**About this exercise:** Begin at the top of the listing below. Write each line out exactly, ending with the line that holds "Calendar: [897,249,1125,475] ->".

**Data extract:**
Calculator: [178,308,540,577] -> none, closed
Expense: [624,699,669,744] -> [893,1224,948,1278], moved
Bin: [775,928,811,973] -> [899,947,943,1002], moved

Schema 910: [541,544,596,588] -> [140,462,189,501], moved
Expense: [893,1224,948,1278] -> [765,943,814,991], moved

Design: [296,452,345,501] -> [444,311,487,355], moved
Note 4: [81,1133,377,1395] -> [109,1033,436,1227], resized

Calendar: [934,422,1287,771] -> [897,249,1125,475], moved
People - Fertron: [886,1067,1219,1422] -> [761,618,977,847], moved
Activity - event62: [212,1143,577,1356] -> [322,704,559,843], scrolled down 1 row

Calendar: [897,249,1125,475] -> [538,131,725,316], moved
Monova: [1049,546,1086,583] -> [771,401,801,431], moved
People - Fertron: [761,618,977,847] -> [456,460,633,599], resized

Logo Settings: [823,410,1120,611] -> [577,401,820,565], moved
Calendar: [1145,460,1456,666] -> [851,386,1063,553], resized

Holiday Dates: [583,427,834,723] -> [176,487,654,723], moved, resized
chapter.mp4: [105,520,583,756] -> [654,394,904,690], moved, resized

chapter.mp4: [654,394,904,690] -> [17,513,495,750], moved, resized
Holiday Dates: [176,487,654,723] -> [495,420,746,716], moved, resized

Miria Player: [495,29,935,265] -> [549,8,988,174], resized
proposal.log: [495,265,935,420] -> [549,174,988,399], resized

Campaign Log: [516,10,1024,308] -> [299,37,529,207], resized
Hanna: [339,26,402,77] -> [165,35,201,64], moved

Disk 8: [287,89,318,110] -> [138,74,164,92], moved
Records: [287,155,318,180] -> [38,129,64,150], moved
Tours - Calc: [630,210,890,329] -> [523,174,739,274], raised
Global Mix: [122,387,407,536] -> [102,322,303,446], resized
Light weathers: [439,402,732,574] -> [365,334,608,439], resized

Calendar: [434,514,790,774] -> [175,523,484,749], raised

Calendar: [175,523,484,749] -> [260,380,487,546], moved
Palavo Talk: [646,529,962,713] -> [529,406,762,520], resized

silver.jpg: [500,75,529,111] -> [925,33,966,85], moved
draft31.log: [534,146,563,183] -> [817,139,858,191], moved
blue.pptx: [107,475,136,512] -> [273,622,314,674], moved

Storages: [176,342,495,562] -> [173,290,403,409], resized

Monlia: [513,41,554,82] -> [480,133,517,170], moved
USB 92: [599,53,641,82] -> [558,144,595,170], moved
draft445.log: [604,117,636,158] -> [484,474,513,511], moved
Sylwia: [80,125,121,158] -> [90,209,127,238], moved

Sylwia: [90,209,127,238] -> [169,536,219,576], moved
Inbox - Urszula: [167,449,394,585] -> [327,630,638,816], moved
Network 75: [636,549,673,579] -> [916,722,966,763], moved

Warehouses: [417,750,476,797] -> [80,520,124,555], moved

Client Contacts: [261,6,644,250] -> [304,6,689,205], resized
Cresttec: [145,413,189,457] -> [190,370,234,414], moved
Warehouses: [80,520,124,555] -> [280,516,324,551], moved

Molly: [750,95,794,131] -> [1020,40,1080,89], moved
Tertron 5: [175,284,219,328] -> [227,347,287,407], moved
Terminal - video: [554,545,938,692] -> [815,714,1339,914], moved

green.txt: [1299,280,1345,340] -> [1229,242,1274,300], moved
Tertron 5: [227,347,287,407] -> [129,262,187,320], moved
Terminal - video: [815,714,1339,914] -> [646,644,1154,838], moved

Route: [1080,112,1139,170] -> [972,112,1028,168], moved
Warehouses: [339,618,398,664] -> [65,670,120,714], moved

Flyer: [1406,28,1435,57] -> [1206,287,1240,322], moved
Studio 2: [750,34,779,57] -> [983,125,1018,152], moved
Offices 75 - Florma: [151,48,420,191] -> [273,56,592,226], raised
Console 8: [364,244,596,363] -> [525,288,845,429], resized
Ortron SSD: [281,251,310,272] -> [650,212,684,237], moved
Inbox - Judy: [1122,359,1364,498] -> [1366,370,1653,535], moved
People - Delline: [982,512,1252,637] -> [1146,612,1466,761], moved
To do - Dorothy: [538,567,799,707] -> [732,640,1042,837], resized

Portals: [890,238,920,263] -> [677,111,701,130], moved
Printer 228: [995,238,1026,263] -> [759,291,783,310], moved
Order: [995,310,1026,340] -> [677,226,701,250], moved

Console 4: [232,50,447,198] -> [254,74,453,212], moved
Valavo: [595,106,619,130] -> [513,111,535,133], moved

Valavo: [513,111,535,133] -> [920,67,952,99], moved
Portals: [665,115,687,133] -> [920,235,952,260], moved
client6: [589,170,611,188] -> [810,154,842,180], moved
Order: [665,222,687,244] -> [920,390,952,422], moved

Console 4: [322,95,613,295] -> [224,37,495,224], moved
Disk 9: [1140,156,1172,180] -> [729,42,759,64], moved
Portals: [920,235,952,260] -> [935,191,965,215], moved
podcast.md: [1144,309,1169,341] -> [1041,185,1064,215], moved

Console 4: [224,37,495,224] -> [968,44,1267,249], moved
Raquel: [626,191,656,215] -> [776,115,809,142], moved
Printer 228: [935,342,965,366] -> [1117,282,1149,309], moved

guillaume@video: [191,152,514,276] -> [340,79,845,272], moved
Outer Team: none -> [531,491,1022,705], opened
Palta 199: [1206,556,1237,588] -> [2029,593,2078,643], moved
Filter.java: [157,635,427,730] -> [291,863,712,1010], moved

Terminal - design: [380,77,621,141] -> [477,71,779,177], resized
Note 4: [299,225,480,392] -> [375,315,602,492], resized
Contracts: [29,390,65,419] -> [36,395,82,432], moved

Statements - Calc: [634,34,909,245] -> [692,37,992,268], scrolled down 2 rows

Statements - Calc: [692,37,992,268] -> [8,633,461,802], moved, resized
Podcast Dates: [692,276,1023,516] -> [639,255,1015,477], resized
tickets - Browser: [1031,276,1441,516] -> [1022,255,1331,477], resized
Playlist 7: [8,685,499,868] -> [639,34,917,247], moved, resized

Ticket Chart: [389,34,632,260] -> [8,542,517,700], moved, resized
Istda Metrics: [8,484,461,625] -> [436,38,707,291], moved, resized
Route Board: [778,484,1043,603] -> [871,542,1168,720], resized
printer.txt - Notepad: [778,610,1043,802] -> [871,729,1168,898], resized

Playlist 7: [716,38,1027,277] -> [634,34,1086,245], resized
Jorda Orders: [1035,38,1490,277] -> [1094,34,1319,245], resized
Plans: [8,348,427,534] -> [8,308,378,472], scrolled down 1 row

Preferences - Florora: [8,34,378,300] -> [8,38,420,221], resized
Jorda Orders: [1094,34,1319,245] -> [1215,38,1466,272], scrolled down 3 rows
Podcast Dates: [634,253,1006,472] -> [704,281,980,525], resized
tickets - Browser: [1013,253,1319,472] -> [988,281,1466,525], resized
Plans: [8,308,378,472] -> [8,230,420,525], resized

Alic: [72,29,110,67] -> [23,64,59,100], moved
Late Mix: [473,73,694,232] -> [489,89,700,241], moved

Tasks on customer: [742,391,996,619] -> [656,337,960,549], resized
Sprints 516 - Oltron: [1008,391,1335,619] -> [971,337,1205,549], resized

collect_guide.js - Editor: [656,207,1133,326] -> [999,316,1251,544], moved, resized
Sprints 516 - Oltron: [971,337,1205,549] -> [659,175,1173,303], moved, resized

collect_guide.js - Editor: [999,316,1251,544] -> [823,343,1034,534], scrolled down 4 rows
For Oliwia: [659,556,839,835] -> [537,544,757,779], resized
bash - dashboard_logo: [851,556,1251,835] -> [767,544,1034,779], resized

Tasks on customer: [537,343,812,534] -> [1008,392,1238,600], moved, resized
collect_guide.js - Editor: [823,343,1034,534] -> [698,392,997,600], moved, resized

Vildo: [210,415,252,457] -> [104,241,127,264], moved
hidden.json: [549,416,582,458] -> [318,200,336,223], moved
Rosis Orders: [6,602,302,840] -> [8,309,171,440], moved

**Solution for this exercise:**
Calculator: [178,308,540,577] -> none, closed
Expense: [624,699,669,744] -> [893,1224,948,1278], moved
Bin: [775,928,811,973] -> [899,947,943,1002], moved

Schema 910: [541,544,596,588] -> [140,462,189,501], moved
Expense: [893,1224,948,1278] -> [765,943,814,991], moved

Design: [296,452,345,501] -> [444,311,487,355], moved
Note 4: [81,1133,377,1395] -> [109,1033,436,1227], resized

Calendar: [934,422,1287,771] -> [897,249,1125,475], moved
People - Fertron: [886,1067,1219,1422] -> [761,618,977,847], moved
Activity - event62: [212,1143,577,1356] -> [322,704,559,843], scrolled down 1 row

Calendar: [897,249,1125,475] -> [538,131,725,316], moved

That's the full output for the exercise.